What is needed is a word-for-word copy of the listing below, without pictures.

Listed records:
━━━━━━━━━━━━━━━━━━━━━━━━━━━━━━
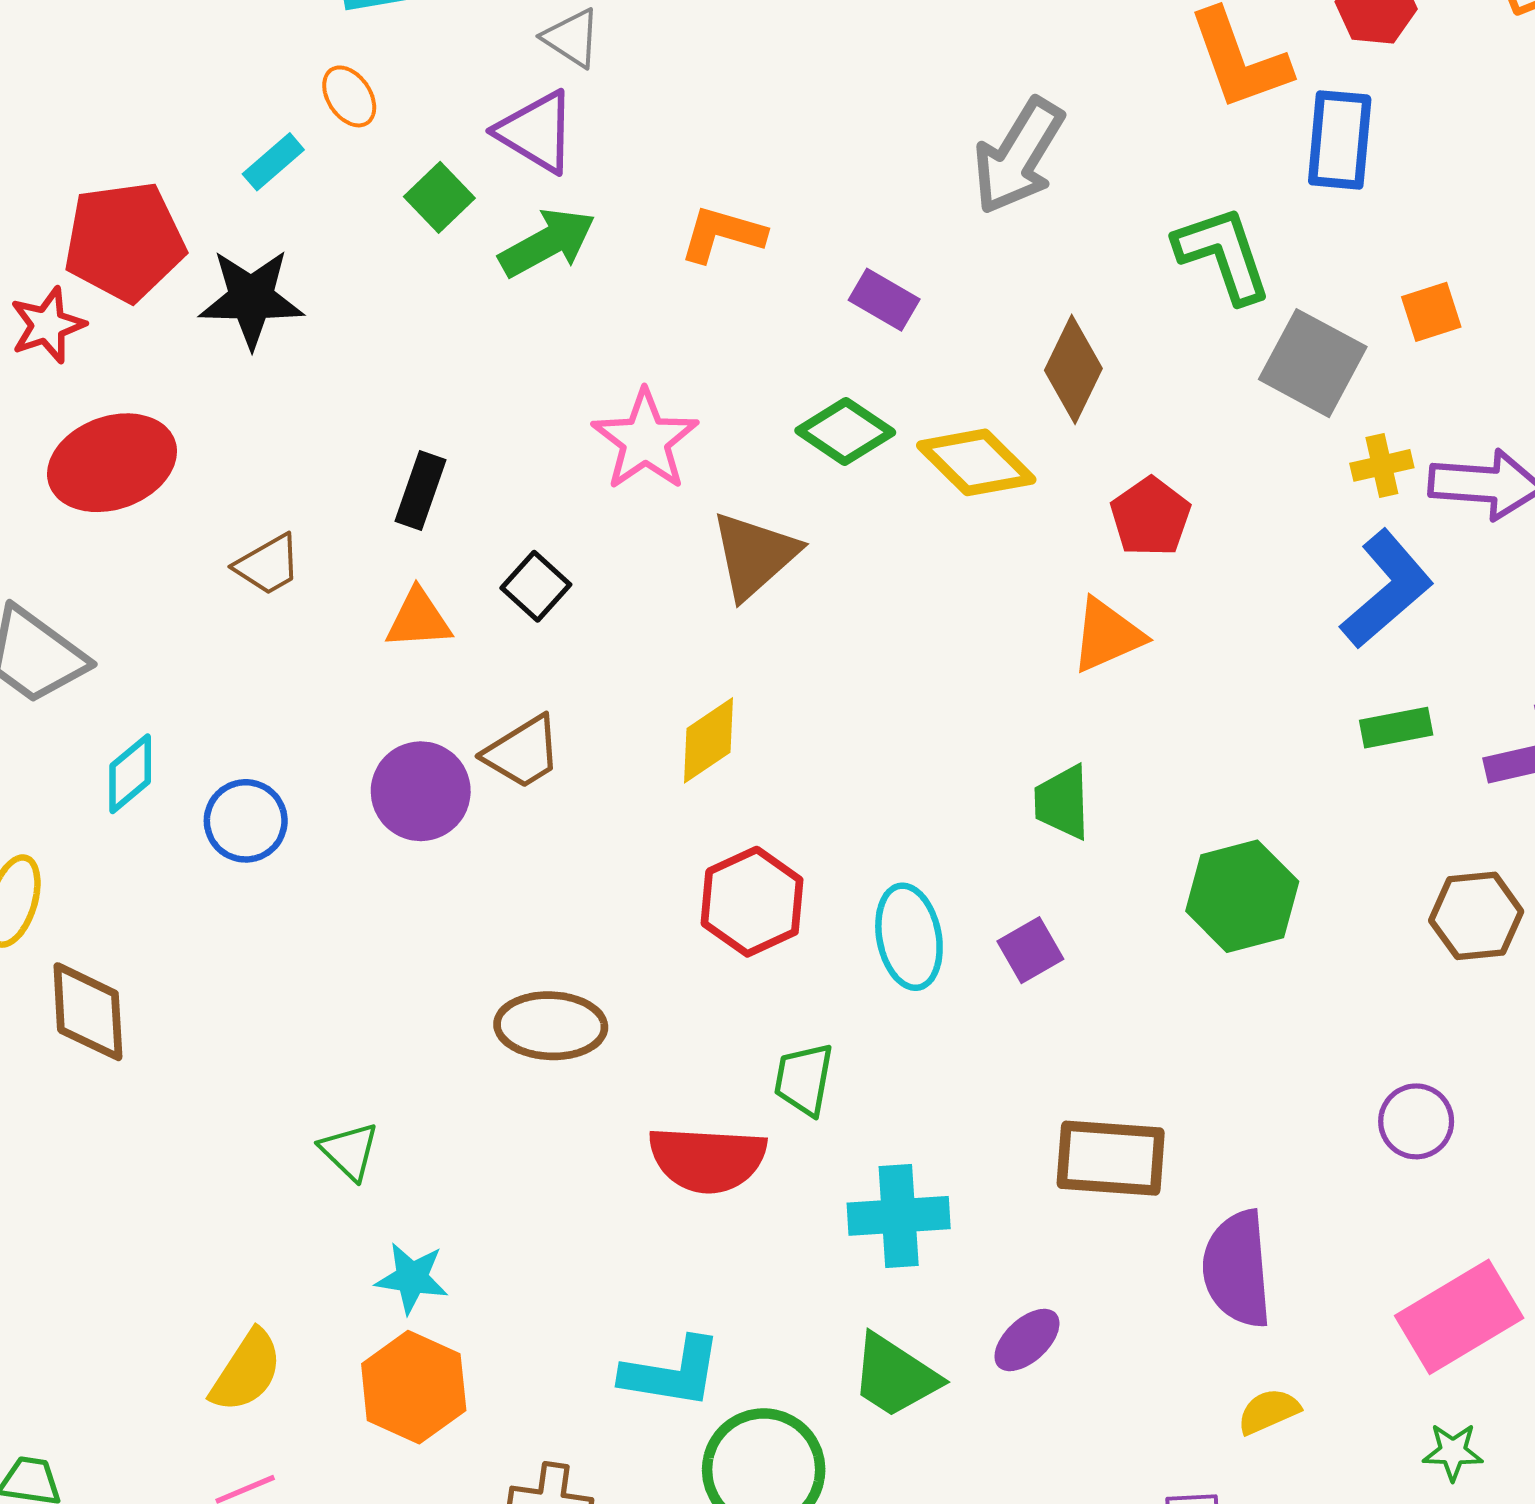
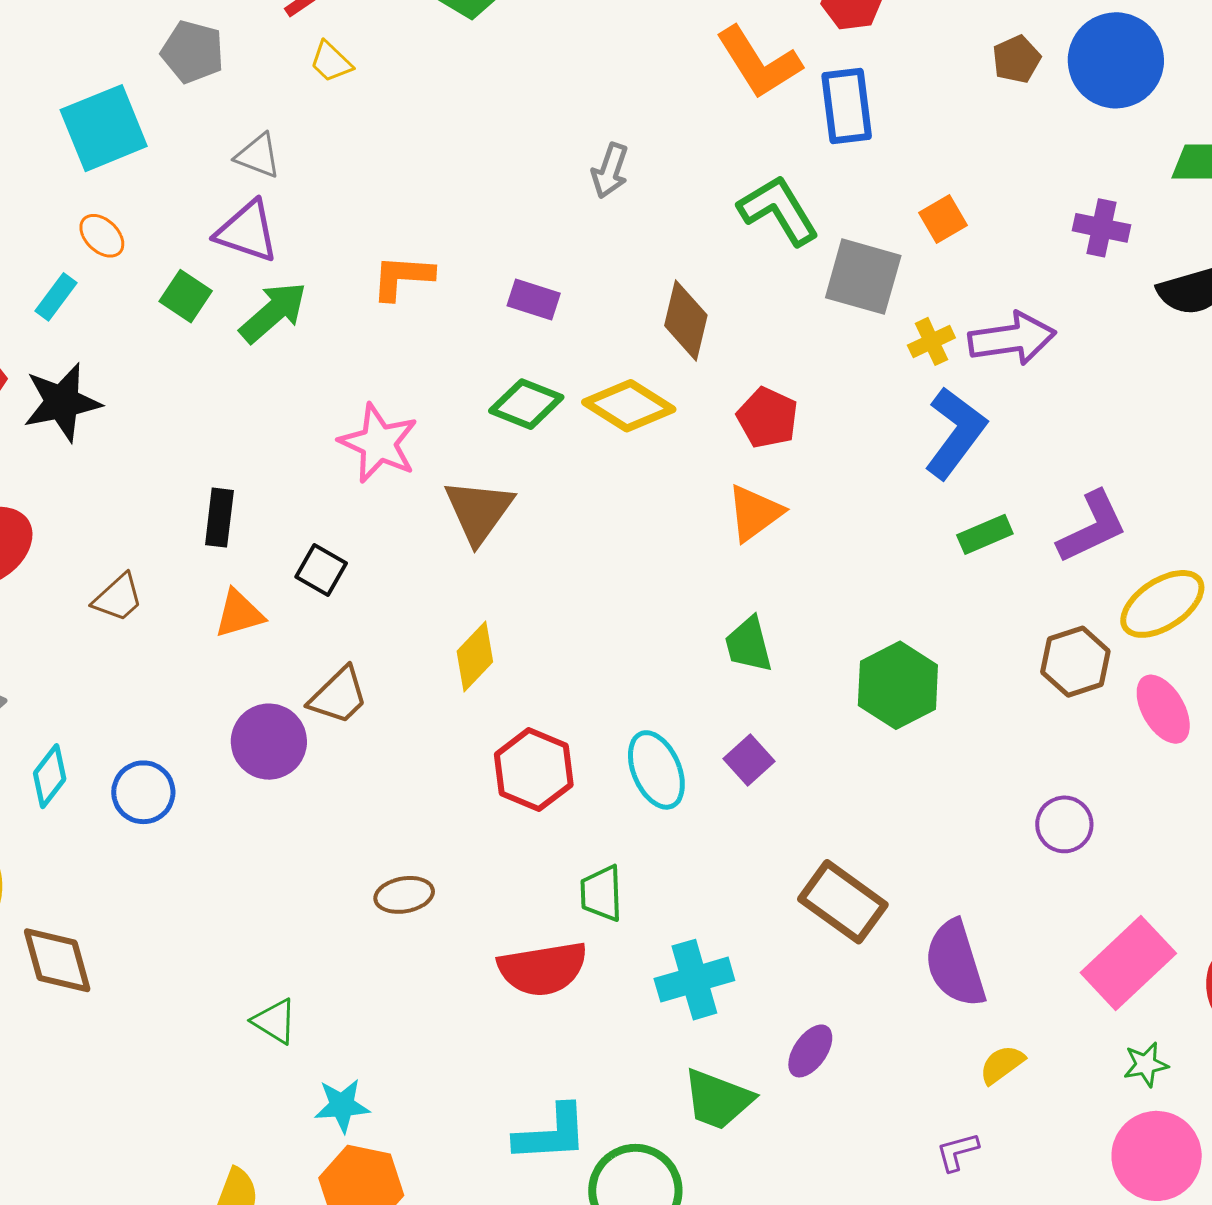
gray arrow: (1018, 156) -> (610, 171), size x0.6
brown ellipse: (551, 1026) -> (404, 895), size x0.7
brown rectangle: (1111, 1158) -> (843, 902), turned 44

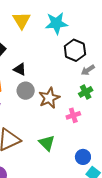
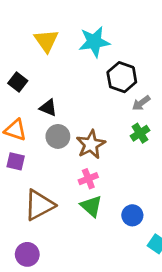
pink cross: (73, 115) -> (88, 179), moved
blue circle: (83, 157) -> (132, 215), moved

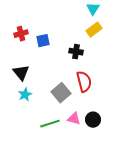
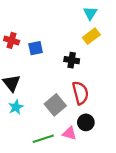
red cross: (21, 34) -> (12, 40), turned 32
black circle: (93, 120) -> (86, 122), moved

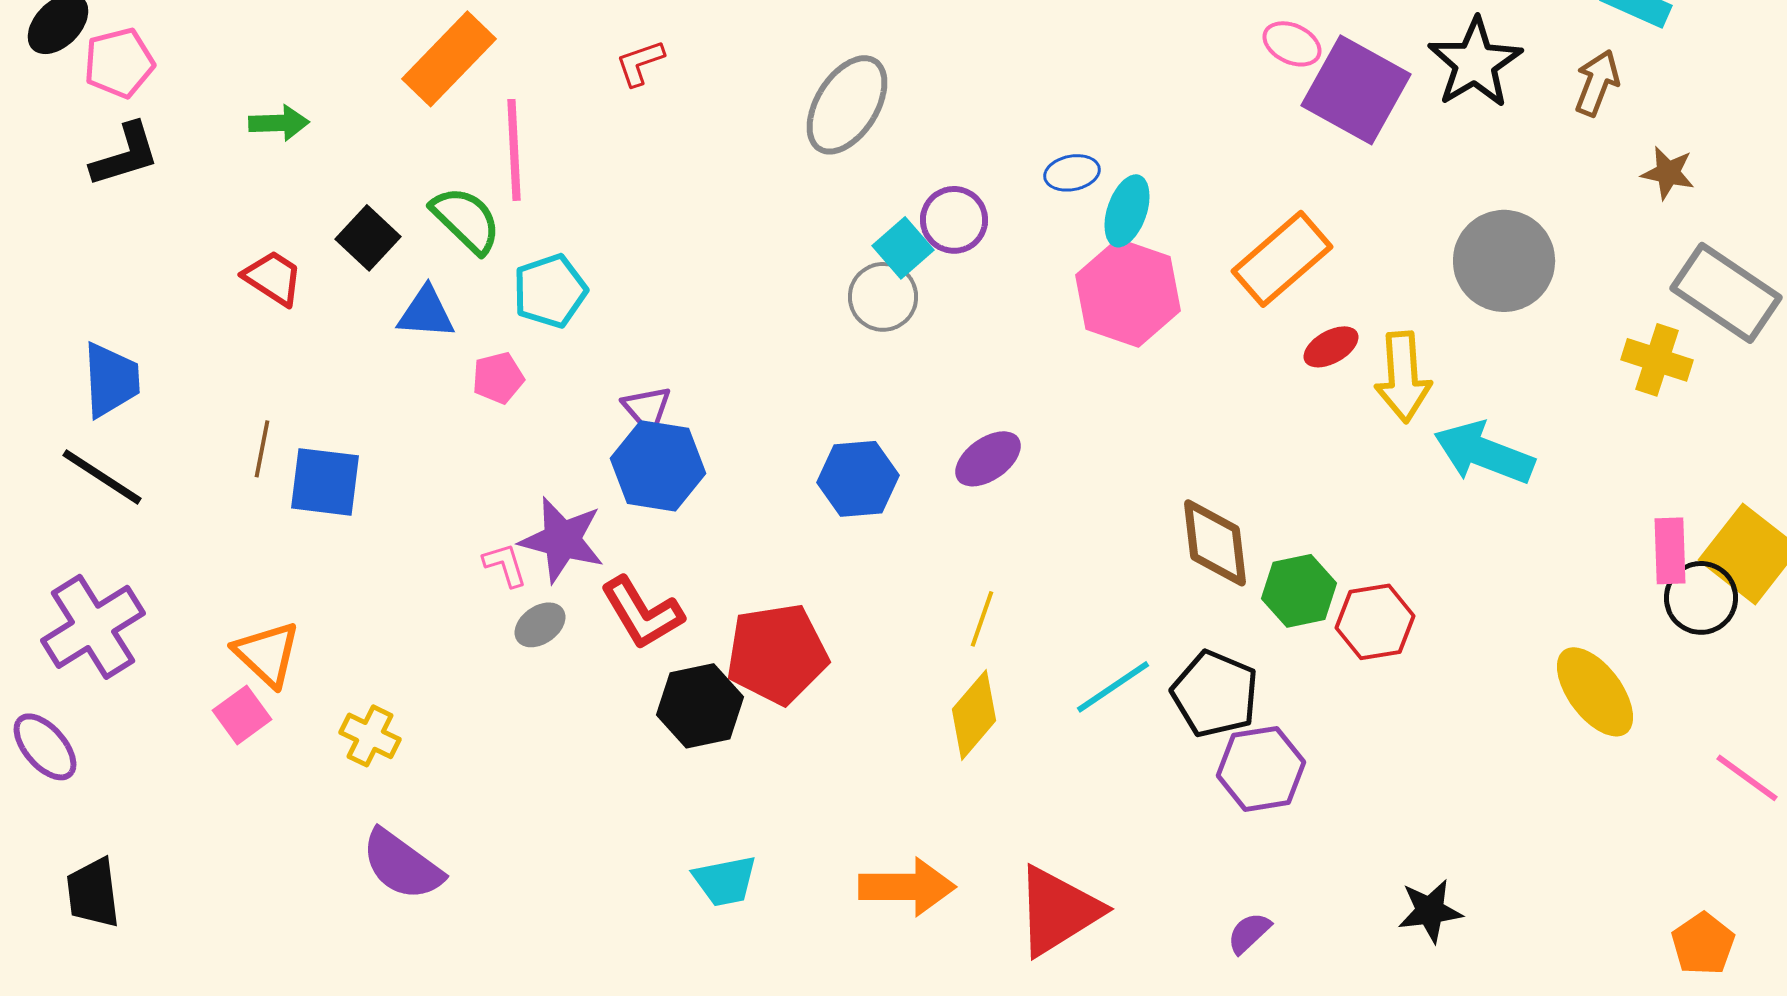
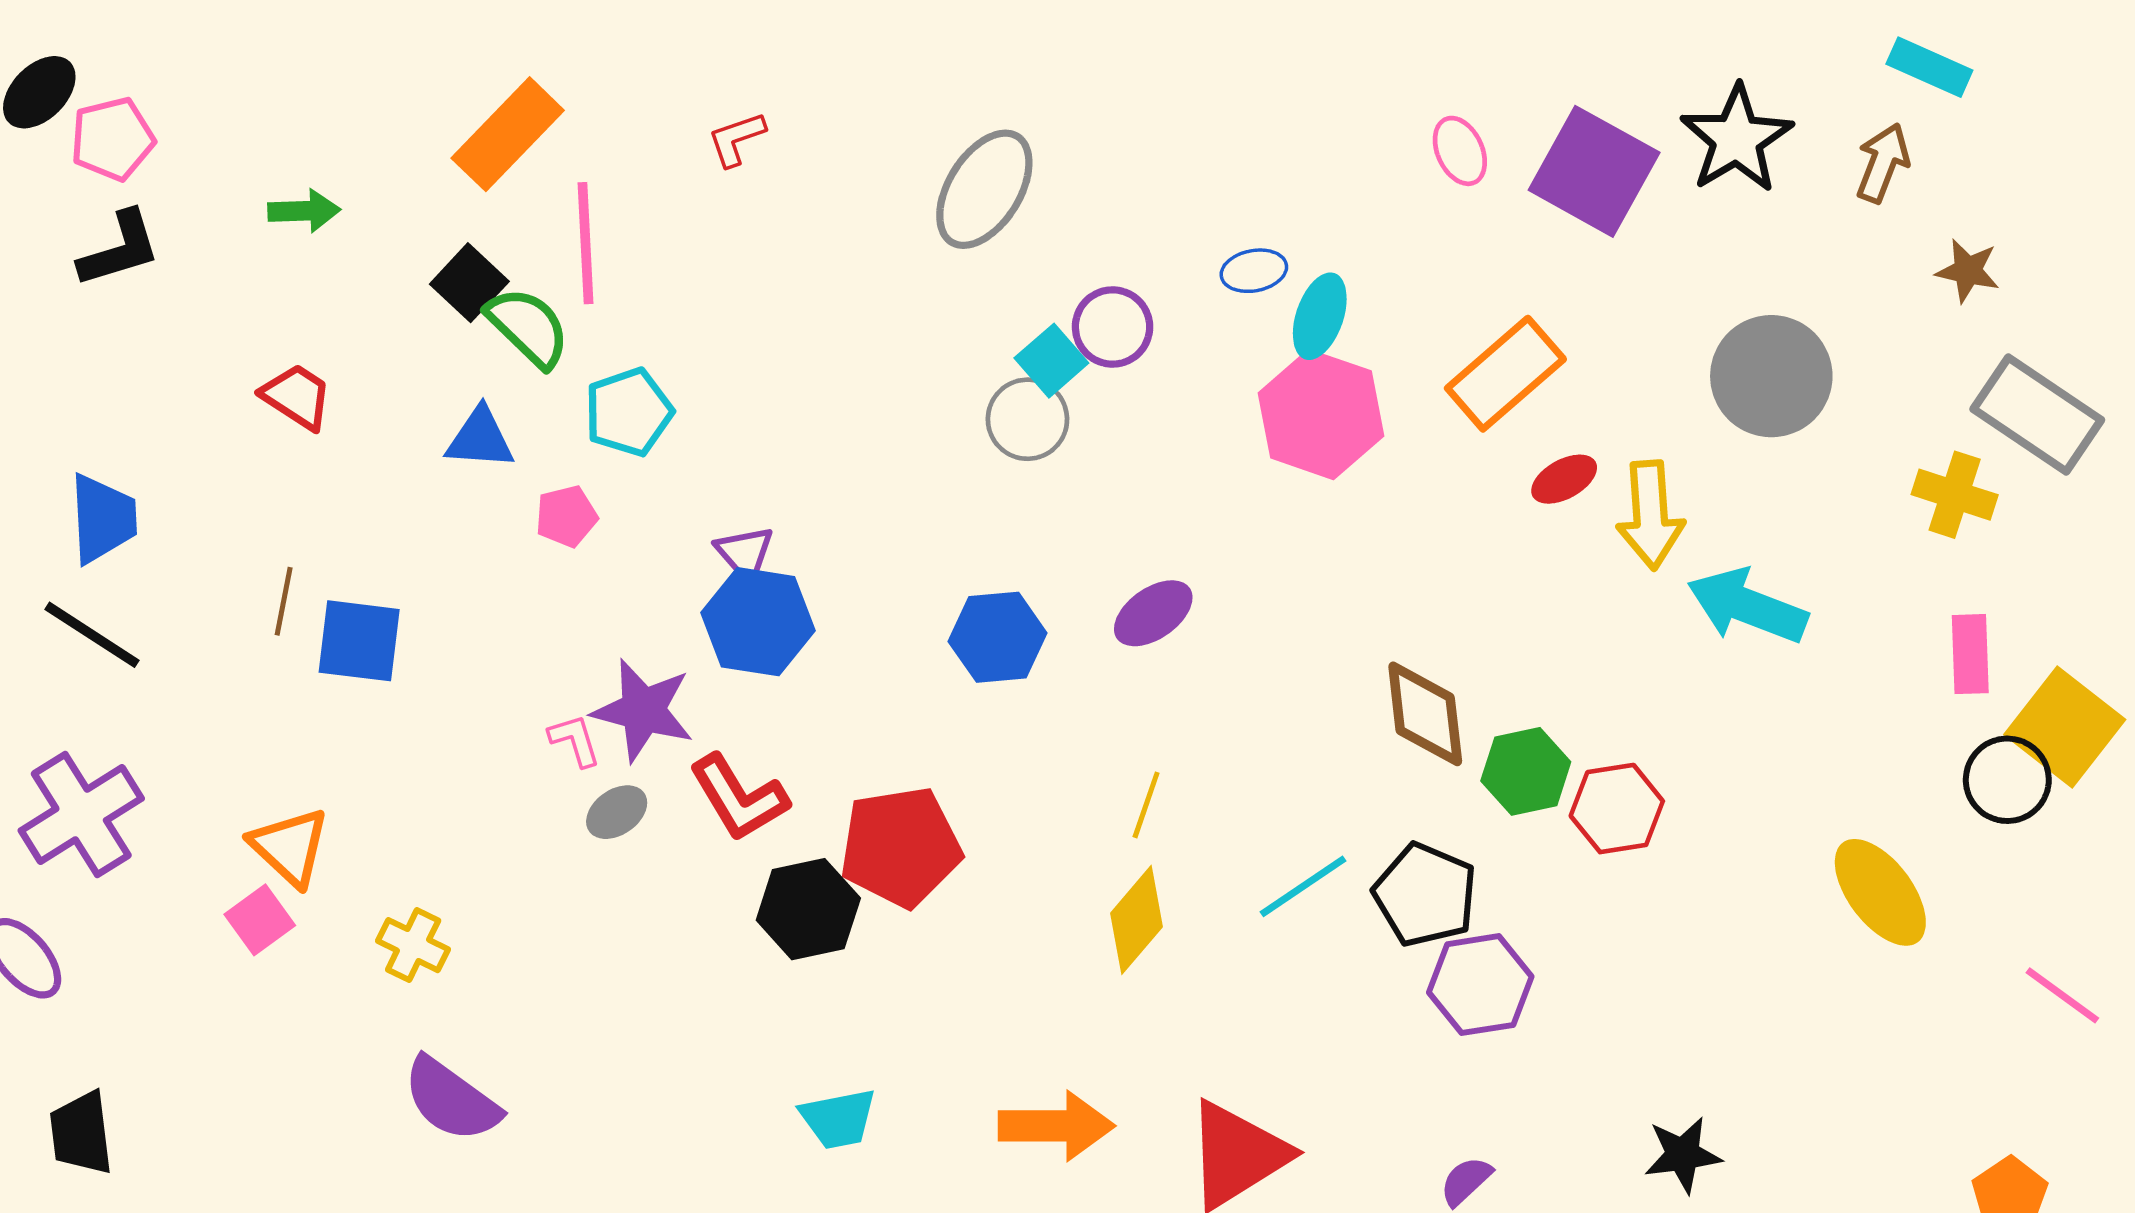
pink ellipse: (1292, 44) -> (1460, 151), moved, turned 40
black square: (368, 238) -> (469, 283), moved
pink rectangle: (1670, 551) -> (1970, 654), moved

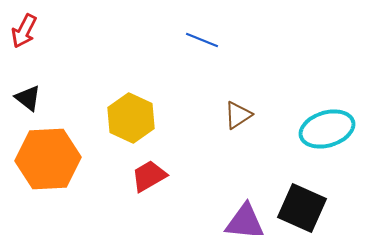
━━━━━━━━━━━━━━━━━━━━━━━━━━━━━━
Task output:
gray arrow: (1018, 156) -> (610, 171), size x0.6
brown ellipse: (551, 1026) -> (404, 895), size x0.7
brown rectangle: (1111, 1158) -> (843, 902), turned 44

pink cross: (73, 115) -> (88, 179), moved
blue circle: (83, 157) -> (132, 215), moved

red cross: (21, 34) -> (12, 40), turned 32
black circle: (93, 120) -> (86, 122), moved

pink ellipse: (1292, 44) -> (1460, 151), moved, turned 40
black square: (368, 238) -> (469, 283), moved
pink rectangle: (1670, 551) -> (1970, 654), moved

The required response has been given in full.